## [Work required]
Output all of the listing below, leaving every line unchanged.

—————

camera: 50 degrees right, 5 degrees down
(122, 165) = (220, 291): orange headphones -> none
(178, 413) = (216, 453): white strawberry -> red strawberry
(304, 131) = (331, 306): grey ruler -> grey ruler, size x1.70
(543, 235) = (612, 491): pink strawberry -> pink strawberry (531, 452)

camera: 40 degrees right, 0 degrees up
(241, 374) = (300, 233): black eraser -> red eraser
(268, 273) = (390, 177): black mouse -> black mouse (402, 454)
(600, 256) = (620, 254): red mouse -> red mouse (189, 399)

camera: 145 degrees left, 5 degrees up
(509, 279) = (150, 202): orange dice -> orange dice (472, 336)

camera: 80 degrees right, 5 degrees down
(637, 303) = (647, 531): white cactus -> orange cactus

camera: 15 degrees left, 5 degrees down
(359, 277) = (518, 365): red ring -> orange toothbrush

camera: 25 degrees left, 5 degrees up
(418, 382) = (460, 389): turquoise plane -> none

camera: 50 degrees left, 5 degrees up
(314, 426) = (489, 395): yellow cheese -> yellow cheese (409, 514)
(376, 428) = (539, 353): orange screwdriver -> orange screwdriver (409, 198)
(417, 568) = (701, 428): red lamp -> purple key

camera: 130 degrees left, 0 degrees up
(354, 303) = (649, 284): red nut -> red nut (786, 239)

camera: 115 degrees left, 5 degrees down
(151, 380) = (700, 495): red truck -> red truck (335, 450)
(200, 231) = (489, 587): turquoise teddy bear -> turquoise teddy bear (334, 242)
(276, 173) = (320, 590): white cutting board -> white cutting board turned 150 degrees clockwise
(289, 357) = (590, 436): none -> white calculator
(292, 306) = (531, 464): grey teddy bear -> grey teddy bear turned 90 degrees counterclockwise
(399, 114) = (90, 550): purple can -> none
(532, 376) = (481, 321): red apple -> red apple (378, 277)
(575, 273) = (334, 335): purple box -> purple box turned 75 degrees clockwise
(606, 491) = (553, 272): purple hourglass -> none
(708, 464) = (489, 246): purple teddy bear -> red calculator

—————

## [Result of this exercise]
camera: 50 degrees right, 5 degrees down
(122, 165) = (220, 291): orange headphones -> none
(178, 413) = (216, 453): white strawberry -> red strawberry
(304, 131) = (331, 306): grey ruler -> grey ruler, size x1.70
(543, 235) = (612, 491): pink strawberry -> pink strawberry (531, 452)

camera: 40 degrees right, 0 degrees up
(241, 374) = (300, 233): black eraser -> red eraser
(268, 273) = (390, 177): black mouse -> black mouse (402, 454)
(600, 256) = (620, 254): red mouse -> red mouse (189, 399)

camera: 145 degrees left, 5 degrees up
(509, 279) = (150, 202): orange dice -> orange dice (472, 336)

camera: 80 degrees right, 5 degrees down
(637, 303) = (647, 531): white cactus -> orange cactus

camera: 15 degrees left, 5 degrees down
(359, 277) = (518, 365): red ring -> orange toothbrush

camera: 25 degrees left, 5 degrees up
(418, 382) = (460, 389): turquoise plane -> none

camera: 50 degrees left, 5 degrees up
(314, 426) = (489, 395): yellow cheese -> yellow cheese (409, 514)
(376, 428) = (539, 353): orange screwdriver -> orange screwdriver (409, 198)
(417, 568) = (701, 428): red lamp -> purple key

camera: 130 degrees left, 0 degrees up
(354, 303) = (649, 284): red nut -> red nut (786, 239)

camera: 115 degrees left, 5 degrees down
(151, 380) = (700, 495): red truck -> red truck (335, 450)
(200, 231) = (489, 587): turquoise teddy bear -> turquoise teddy bear (334, 242)
(276, 173) = (320, 590): white cutting board -> white cutting board turned 150 degrees clockwise
(289, 357) = (590, 436): none -> white calculator
(292, 306) = (531, 464): grey teddy bear -> grey teddy bear turned 90 degrees counterclockwise
(399, 114) = (90, 550): purple can -> none
(532, 376) = (481, 321): red apple -> red apple (378, 277)
(575, 273) = (334, 335): purple box -> purple box turned 75 degrees clockwise
(606, 491) = (553, 272): purple hourglass -> none
(708, 464) = (489, 246): purple teddy bear -> red calculator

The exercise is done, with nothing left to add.